Task brief
An exact copy of the lines from the one containing "R2: 4.7k (U1/GP4, VCC) -> none" through the final line of the records is the only acceptable answer.
───── Supplied entries ─────
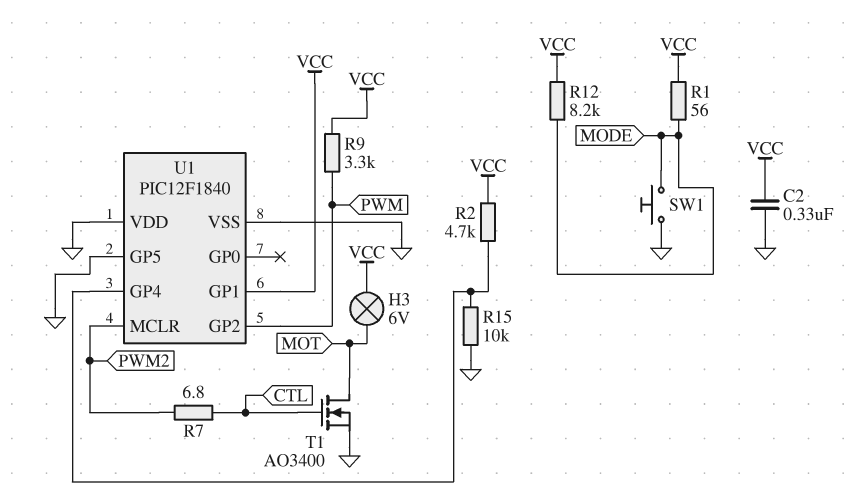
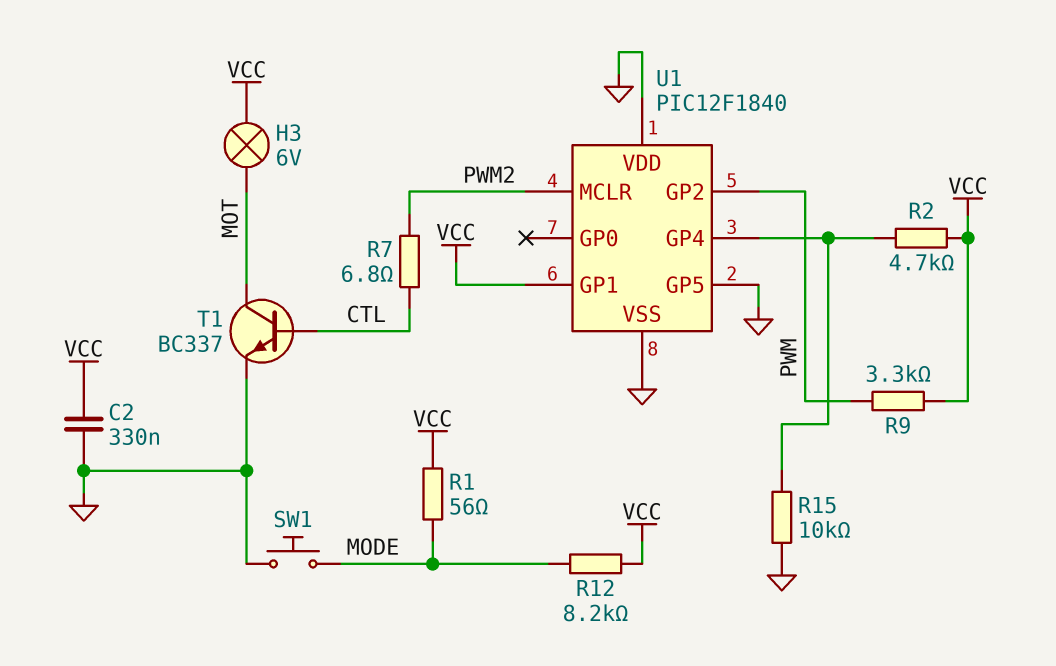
T1: NMOS AO3400 (G CTL, D MOT, S GND) -> NPN BC337 (B CTL, C MOT, E GND)

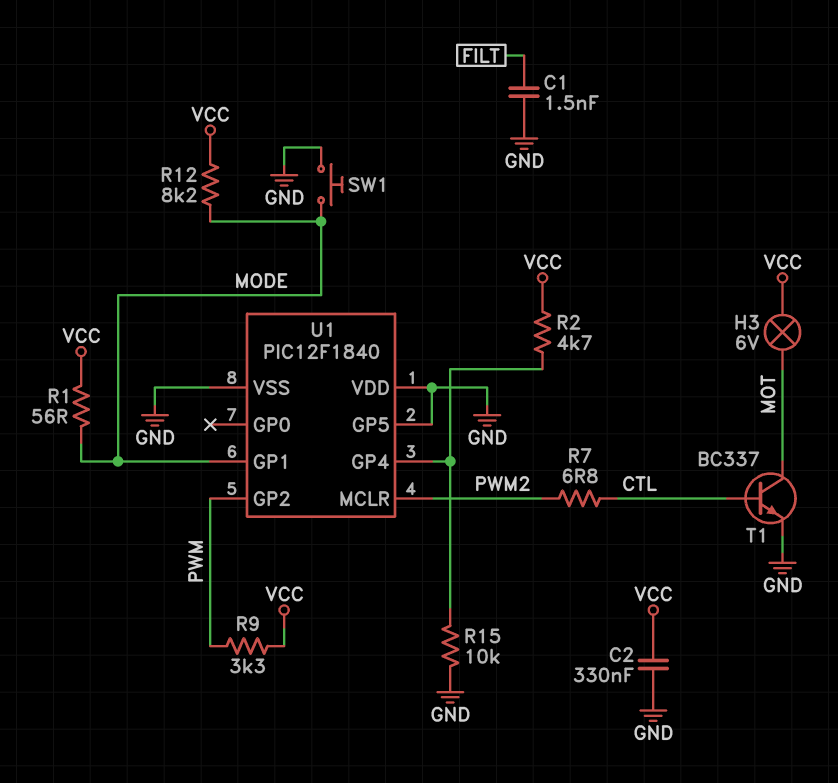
C1: none -> 1.5nF (FILT, GND)
U1 pin GP1: VCC -> MODE

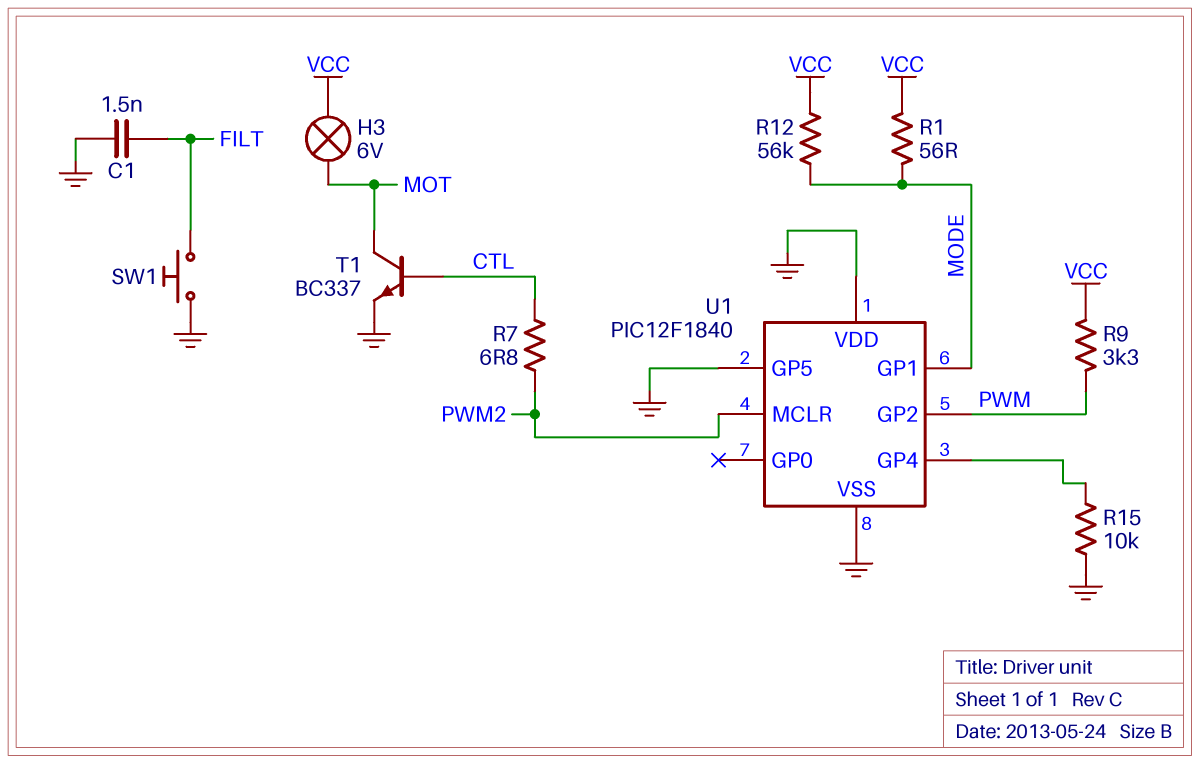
C2: 330nF (GND, VCC) -> none
R2: 4.7k (U1/GP4, VCC) -> none
R12: 8.2k (MODE, VCC) -> 56k (MODE, VCC)
SW1: button (GND, MODE) -> button (FILT, GND)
─────
Answer below
R2: 4.7k (U1/GP4, VCC) -> none
R12: 8.2k (MODE, VCC) -> 56k (MODE, VCC)
SW1: button (GND, MODE) -> button (FILT, GND)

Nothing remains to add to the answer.